◆ Exercise requirements: Your task is to transcribe the entries exactly.

◆ Dataset entries:
--------------------------------

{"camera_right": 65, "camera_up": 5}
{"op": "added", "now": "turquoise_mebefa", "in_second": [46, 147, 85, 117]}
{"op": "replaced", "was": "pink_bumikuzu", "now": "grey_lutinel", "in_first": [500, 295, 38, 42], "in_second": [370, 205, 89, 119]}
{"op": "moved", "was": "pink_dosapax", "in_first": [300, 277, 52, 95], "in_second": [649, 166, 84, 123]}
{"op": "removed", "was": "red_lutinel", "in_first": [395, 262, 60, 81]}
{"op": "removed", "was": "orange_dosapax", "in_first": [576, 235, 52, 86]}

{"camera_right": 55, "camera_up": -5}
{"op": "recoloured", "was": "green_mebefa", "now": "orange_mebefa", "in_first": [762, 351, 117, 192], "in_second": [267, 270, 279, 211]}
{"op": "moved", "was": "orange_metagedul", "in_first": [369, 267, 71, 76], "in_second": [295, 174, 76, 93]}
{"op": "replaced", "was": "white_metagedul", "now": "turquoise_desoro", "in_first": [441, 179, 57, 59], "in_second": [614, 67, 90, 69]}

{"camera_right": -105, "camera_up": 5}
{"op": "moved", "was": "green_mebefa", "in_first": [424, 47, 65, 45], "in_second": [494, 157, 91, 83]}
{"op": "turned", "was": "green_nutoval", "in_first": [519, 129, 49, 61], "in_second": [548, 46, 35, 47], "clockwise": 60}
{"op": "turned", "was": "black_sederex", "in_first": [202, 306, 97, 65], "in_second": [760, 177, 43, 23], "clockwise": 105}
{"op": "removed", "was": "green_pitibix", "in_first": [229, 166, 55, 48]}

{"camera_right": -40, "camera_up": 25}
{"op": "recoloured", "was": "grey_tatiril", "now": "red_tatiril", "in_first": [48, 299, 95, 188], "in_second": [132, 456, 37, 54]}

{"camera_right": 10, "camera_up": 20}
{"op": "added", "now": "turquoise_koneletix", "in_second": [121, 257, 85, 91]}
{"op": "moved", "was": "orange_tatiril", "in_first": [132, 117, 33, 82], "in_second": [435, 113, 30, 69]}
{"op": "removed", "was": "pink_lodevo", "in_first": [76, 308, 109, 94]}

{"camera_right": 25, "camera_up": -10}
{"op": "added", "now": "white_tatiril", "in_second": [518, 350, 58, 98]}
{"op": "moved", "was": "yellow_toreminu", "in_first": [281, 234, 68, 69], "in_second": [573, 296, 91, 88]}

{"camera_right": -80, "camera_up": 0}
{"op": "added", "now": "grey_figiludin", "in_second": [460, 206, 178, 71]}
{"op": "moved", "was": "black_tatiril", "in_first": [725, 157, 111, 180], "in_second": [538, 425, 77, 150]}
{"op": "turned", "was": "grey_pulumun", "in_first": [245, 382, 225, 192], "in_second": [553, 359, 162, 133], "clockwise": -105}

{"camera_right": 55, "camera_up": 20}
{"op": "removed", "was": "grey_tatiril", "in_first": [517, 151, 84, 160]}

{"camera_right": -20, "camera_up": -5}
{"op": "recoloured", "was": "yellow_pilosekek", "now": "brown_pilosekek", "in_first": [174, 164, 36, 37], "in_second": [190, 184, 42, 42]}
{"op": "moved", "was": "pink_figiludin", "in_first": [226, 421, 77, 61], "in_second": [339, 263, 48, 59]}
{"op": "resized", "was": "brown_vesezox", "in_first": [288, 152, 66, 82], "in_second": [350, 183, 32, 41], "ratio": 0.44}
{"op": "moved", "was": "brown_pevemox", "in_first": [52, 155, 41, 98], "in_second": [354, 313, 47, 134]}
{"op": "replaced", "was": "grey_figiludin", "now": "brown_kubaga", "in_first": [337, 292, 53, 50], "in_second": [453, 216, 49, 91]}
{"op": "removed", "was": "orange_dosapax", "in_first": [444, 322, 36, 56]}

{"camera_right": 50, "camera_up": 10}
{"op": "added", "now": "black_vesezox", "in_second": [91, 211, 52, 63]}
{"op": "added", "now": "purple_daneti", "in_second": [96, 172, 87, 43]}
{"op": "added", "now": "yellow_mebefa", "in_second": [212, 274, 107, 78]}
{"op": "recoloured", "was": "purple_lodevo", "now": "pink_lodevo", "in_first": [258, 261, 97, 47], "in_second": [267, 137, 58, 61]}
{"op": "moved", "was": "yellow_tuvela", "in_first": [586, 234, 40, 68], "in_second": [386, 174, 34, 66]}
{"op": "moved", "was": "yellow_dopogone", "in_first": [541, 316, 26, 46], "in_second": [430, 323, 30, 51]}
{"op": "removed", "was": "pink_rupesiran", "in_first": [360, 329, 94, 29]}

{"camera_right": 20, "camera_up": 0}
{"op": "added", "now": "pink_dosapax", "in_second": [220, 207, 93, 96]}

--------------------------------

◆ Exercise solution:
{"camera_right": 65, "camera_up": 5}
{"op": "added", "now": "turquoise_mebefa", "in_second": [46, 147, 85, 117]}
{"op": "replaced", "was": "pink_bumikuzu", "now": "grey_lutinel", "in_first": [500, 295, 38, 42], "in_second": [370, 205, 89, 119]}
{"op": "moved", "was": "pink_dosapax", "in_first": [300, 277, 52, 95], "in_second": [649, 166, 84, 123]}
{"op": "removed", "was": "red_lutinel", "in_first": [395, 262, 60, 81]}
{"op": "removed", "was": "orange_dosapax", "in_first": [576, 235, 52, 86]}

{"camera_right": 55, "camera_up": -5}
{"op": "recoloured", "was": "green_mebefa", "now": "orange_mebefa", "in_first": [762, 351, 117, 192], "in_second": [267, 270, 279, 211]}
{"op": "moved", "was": "orange_metagedul", "in_first": [369, 267, 71, 76], "in_second": [295, 174, 76, 93]}
{"op": "replaced", "was": "white_metagedul", "now": "turquoise_desoro", "in_first": [441, 179, 57, 59], "in_second": [614, 67, 90, 69]}

{"camera_right": -105, "camera_up": 5}
{"op": "moved", "was": "green_mebefa", "in_first": [424, 47, 65, 45], "in_second": [494, 157, 91, 83]}
{"op": "turned", "was": "green_nutoval", "in_first": [519, 129, 49, 61], "in_second": [548, 46, 35, 47], "clockwise": 60}
{"op": "turned", "was": "black_sederex", "in_first": [202, 306, 97, 65], "in_second": [760, 177, 43, 23], "clockwise": 105}
{"op": "removed", "was": "green_pitibix", "in_first": [229, 166, 55, 48]}

{"camera_right": -40, "camera_up": 25}
{"op": "recoloured", "was": "grey_tatiril", "now": "red_tatiril", "in_first": [48, 299, 95, 188], "in_second": [132, 456, 37, 54]}

{"camera_right": 10, "camera_up": 20}
{"op": "added", "now": "turquoise_koneletix", "in_second": [121, 257, 85, 91]}
{"op": "moved", "was": "orange_tatiril", "in_first": [132, 117, 33, 82], "in_second": [435, 113, 30, 69]}
{"op": "removed", "was": "pink_lodevo", "in_first": [76, 308, 109, 94]}

{"camera_right": 25, "camera_up": -10}
{"op": "added", "now": "white_tatiril", "in_second": [518, 350, 58, 98]}
{"op": "moved", "was": "yellow_toreminu", "in_first": [281, 234, 68, 69], "in_second": [573, 296, 91, 88]}

{"camera_right": -80, "camera_up": 0}
{"op": "added", "now": "grey_figiludin", "in_second": [460, 206, 178, 71]}
{"op": "moved", "was": "black_tatiril", "in_first": [725, 157, 111, 180], "in_second": [538, 425, 77, 150]}
{"op": "turned", "was": "grey_pulumun", "in_first": [245, 382, 225, 192], "in_second": [553, 359, 162, 133], "clockwise": -105}

{"camera_right": 55, "camera_up": 20}
{"op": "removed", "was": "grey_tatiril", "in_first": [517, 151, 84, 160]}

{"camera_right": -20, "camera_up": -5}
{"op": "recoloured", "was": "yellow_pilosekek", "now": "brown_pilosekek", "in_first": [174, 164, 36, 37], "in_second": [190, 184, 42, 42]}
{"op": "moved", "was": "pink_figiludin", "in_first": [226, 421, 77, 61], "in_second": [339, 263, 48, 59]}
{"op": "resized", "was": "brown_vesezox", "in_first": [288, 152, 66, 82], "in_second": [350, 183, 32, 41], "ratio": 0.44}
{"op": "moved", "was": "brown_pevemox", "in_first": [52, 155, 41, 98], "in_second": [354, 313, 47, 134]}
{"op": "replaced", "was": "grey_figiludin", "now": "brown_kubaga", "in_first": [337, 292, 53, 50], "in_second": [453, 216, 49, 91]}
{"op": "removed", "was": "orange_dosapax", "in_first": [444, 322, 36, 56]}

{"camera_right": 50, "camera_up": 10}
{"op": "added", "now": "black_vesezox", "in_second": [91, 211, 52, 63]}
{"op": "added", "now": "purple_daneti", "in_second": [96, 172, 87, 43]}
{"op": "added", "now": "yellow_mebefa", "in_second": [212, 274, 107, 78]}
{"op": "recoloured", "was": "purple_lodevo", "now": "pink_lodevo", "in_first": [258, 261, 97, 47], "in_second": [267, 137, 58, 61]}
{"op": "moved", "was": "yellow_tuvela", "in_first": [586, 234, 40, 68], "in_second": [386, 174, 34, 66]}
{"op": "moved", "was": "yellow_dopogone", "in_first": [541, 316, 26, 46], "in_second": [430, 323, 30, 51]}
{"op": "removed", "was": "pink_rupesiran", "in_first": [360, 329, 94, 29]}

{"camera_right": 20, "camera_up": 0}
{"op": "added", "now": "pink_dosapax", "in_second": [220, 207, 93, 96]}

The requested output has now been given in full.